- _MATERIAL FOR THE TASK_:
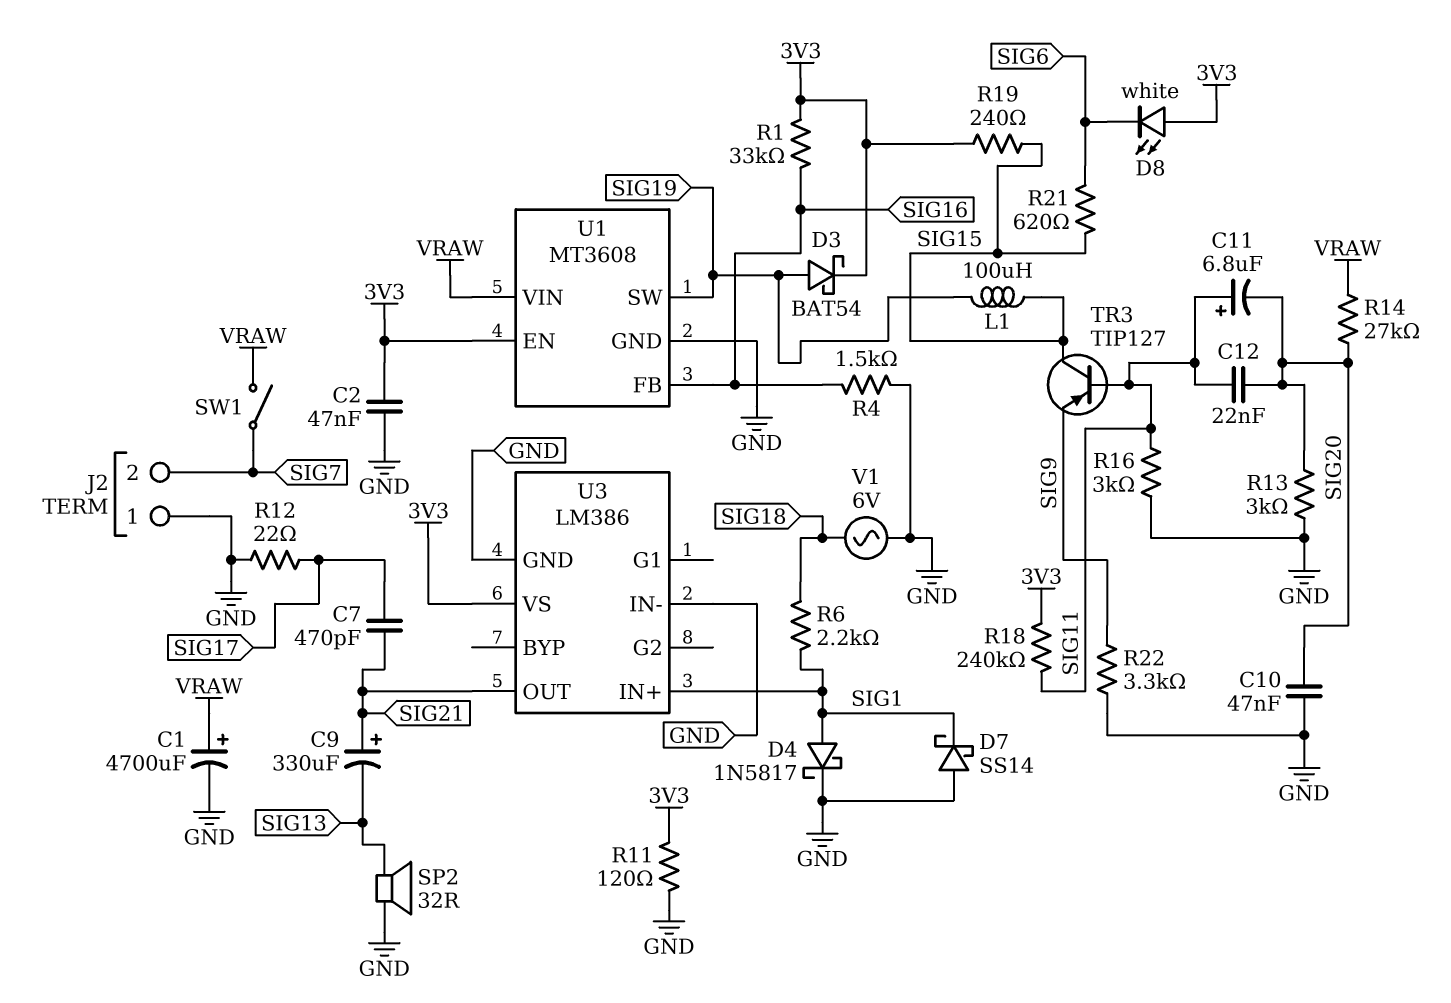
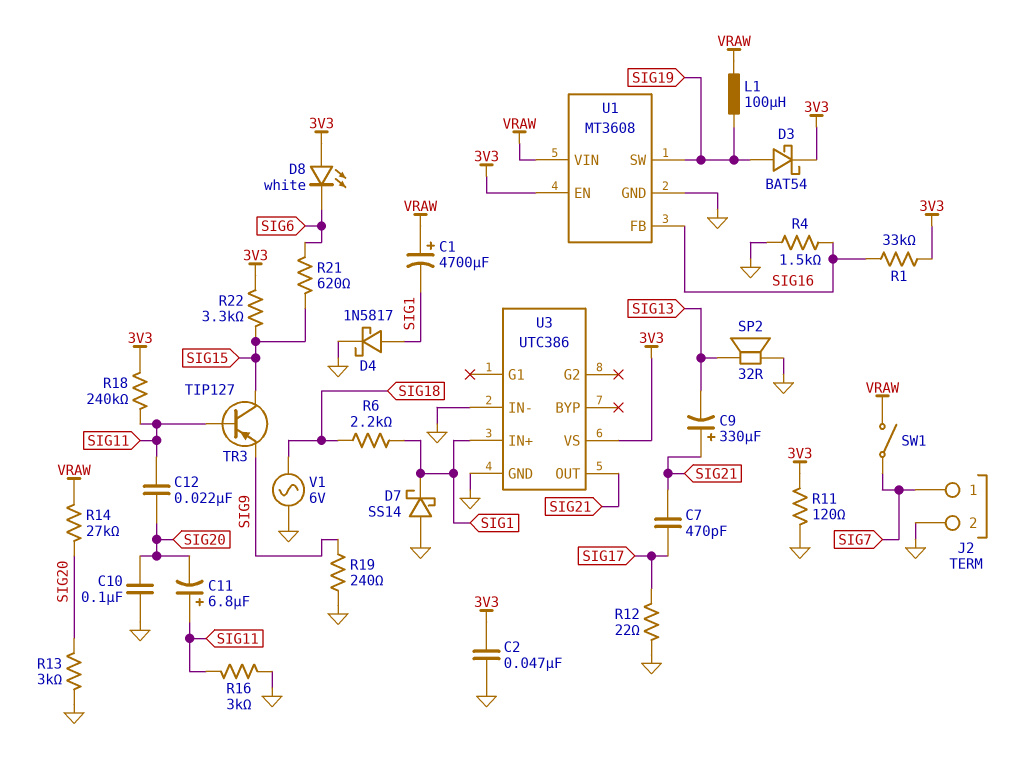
C1: 4700uF (plus VRAW, minus GND) -> 4700uF (plus VRAW, minus SIG1)
C10: 47nF (GND, SIG20) -> 100nF (GND, SIG20)
J2 pin 1: GND -> SIG7
J2 pin 2: SIG7 -> GND
L1: 100uH (SIG15, SIG19) -> 100uH (SIG19, VRAW)
R19: 240 (3V3, SIG15) -> 240 (GND, SIG9)
R22: 3.3k (GND, SIG9) -> 3.3k (3V3, SIG15)
U3: LM386 -> UTC386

- _TRY IT_:
Nothing but the lines from the one with "R19: 240 (3V3, SIG15) -> 240 (GND, SIG9)" through the final line of the data belongs in the answer, and they must match exactly.

- _TASK SOLUTION_:
R19: 240 (3V3, SIG15) -> 240 (GND, SIG9)
R22: 3.3k (GND, SIG9) -> 3.3k (3V3, SIG15)
U3: LM386 -> UTC386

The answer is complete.